*** Opening of SOURCE MATERIAL ***

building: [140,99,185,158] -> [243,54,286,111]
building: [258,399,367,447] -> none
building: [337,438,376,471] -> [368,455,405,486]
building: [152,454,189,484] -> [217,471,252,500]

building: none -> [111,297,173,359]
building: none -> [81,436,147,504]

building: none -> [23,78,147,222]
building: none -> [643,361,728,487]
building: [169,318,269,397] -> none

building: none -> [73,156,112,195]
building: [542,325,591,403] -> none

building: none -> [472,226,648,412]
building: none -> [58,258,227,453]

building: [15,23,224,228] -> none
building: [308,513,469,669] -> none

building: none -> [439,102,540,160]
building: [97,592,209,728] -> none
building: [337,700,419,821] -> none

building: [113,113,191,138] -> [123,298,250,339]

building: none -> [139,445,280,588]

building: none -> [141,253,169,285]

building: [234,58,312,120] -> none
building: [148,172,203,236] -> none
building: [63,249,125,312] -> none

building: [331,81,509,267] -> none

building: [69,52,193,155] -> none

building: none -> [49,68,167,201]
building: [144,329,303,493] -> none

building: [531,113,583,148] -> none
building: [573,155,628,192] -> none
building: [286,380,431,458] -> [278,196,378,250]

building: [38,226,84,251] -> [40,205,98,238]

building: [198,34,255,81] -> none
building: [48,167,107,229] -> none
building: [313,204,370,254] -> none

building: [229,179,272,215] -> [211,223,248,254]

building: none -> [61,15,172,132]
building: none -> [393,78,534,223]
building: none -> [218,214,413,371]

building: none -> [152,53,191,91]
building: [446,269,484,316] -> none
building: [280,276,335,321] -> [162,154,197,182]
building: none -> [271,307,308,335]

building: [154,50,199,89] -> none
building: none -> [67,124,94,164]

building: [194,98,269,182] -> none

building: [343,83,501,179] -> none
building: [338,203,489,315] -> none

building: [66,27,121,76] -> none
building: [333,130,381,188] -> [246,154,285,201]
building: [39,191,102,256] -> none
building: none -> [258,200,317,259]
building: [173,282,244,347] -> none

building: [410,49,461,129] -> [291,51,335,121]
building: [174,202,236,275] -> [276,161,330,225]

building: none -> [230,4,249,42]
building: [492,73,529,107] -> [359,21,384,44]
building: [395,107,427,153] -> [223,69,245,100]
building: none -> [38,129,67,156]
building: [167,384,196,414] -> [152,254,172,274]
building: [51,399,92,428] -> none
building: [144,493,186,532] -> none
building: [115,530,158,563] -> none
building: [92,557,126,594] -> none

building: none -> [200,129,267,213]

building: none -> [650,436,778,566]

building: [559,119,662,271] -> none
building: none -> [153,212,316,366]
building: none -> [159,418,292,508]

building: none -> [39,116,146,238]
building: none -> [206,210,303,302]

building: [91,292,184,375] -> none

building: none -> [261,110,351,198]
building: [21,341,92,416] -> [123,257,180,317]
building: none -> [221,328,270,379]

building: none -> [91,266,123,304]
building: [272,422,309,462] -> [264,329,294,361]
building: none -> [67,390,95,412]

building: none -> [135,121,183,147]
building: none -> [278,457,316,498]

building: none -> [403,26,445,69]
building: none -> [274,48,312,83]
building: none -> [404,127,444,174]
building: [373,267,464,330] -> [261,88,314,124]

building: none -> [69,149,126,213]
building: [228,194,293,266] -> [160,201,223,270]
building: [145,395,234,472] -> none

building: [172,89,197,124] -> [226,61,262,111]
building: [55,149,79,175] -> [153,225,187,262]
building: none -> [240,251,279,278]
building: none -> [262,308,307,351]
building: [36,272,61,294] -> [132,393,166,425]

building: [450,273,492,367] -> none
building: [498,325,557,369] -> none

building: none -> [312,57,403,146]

*** Close of SOURCE MATERIAL ***

Could the entire listing be repeated exactly as written?

building: [140,99,185,158] -> [243,54,286,111]
building: [258,399,367,447] -> none
building: [337,438,376,471] -> [368,455,405,486]
building: [152,454,189,484] -> [217,471,252,500]

building: none -> [111,297,173,359]
building: none -> [81,436,147,504]

building: none -> [23,78,147,222]
building: none -> [643,361,728,487]
building: [169,318,269,397] -> none

building: none -> [73,156,112,195]
building: [542,325,591,403] -> none

building: none -> [472,226,648,412]
building: none -> [58,258,227,453]

building: [15,23,224,228] -> none
building: [308,513,469,669] -> none

building: none -> [439,102,540,160]
building: [97,592,209,728] -> none
building: [337,700,419,821] -> none

building: [113,113,191,138] -> [123,298,250,339]

building: none -> [139,445,280,588]

building: none -> [141,253,169,285]

building: [234,58,312,120] -> none
building: [148,172,203,236] -> none
building: [63,249,125,312] -> none

building: [331,81,509,267] -> none

building: [69,52,193,155] -> none

building: none -> [49,68,167,201]
building: [144,329,303,493] -> none

building: [531,113,583,148] -> none
building: [573,155,628,192] -> none
building: [286,380,431,458] -> [278,196,378,250]

building: [38,226,84,251] -> [40,205,98,238]

building: [198,34,255,81] -> none
building: [48,167,107,229] -> none
building: [313,204,370,254] -> none

building: [229,179,272,215] -> [211,223,248,254]

building: none -> [61,15,172,132]
building: none -> [393,78,534,223]
building: none -> [218,214,413,371]

building: none -> [152,53,191,91]
building: [446,269,484,316] -> none
building: [280,276,335,321] -> [162,154,197,182]
building: none -> [271,307,308,335]

building: [154,50,199,89] -> none
building: none -> [67,124,94,164]

building: [194,98,269,182] -> none

building: [343,83,501,179] -> none
building: [338,203,489,315] -> none

building: [66,27,121,76] -> none
building: [333,130,381,188] -> [246,154,285,201]
building: [39,191,102,256] -> none
building: none -> [258,200,317,259]
building: [173,282,244,347] -> none

building: [410,49,461,129] -> [291,51,335,121]
building: [174,202,236,275] -> [276,161,330,225]

building: none -> [230,4,249,42]
building: [492,73,529,107] -> [359,21,384,44]
building: [395,107,427,153] -> [223,69,245,100]
building: none -> [38,129,67,156]
building: [167,384,196,414] -> [152,254,172,274]
building: [51,399,92,428] -> none
building: [144,493,186,532] -> none
building: [115,530,158,563] -> none
building: [92,557,126,594] -> none

building: none -> [200,129,267,213]

building: none -> [650,436,778,566]

building: [559,119,662,271] -> none
building: none -> [153,212,316,366]
building: none -> [159,418,292,508]

building: none -> [39,116,146,238]
building: none -> [206,210,303,302]

building: [91,292,184,375] -> none

building: none -> [261,110,351,198]
building: [21,341,92,416] -> [123,257,180,317]
building: none -> [221,328,270,379]

building: none -> [91,266,123,304]
building: [272,422,309,462] -> [264,329,294,361]
building: none -> [67,390,95,412]

building: none -> [135,121,183,147]
building: none -> [278,457,316,498]

building: none -> [403,26,445,69]
building: none -> [274,48,312,83]
building: none -> [404,127,444,174]
building: [373,267,464,330] -> [261,88,314,124]

building: none -> [69,149,126,213]
building: [228,194,293,266] -> [160,201,223,270]
building: [145,395,234,472] -> none

building: [172,89,197,124] -> [226,61,262,111]
building: [55,149,79,175] -> [153,225,187,262]
building: none -> [240,251,279,278]
building: none -> [262,308,307,351]
building: [36,272,61,294] -> [132,393,166,425]

building: [450,273,492,367] -> none
building: [498,325,557,369] -> none

building: none -> [312,57,403,146]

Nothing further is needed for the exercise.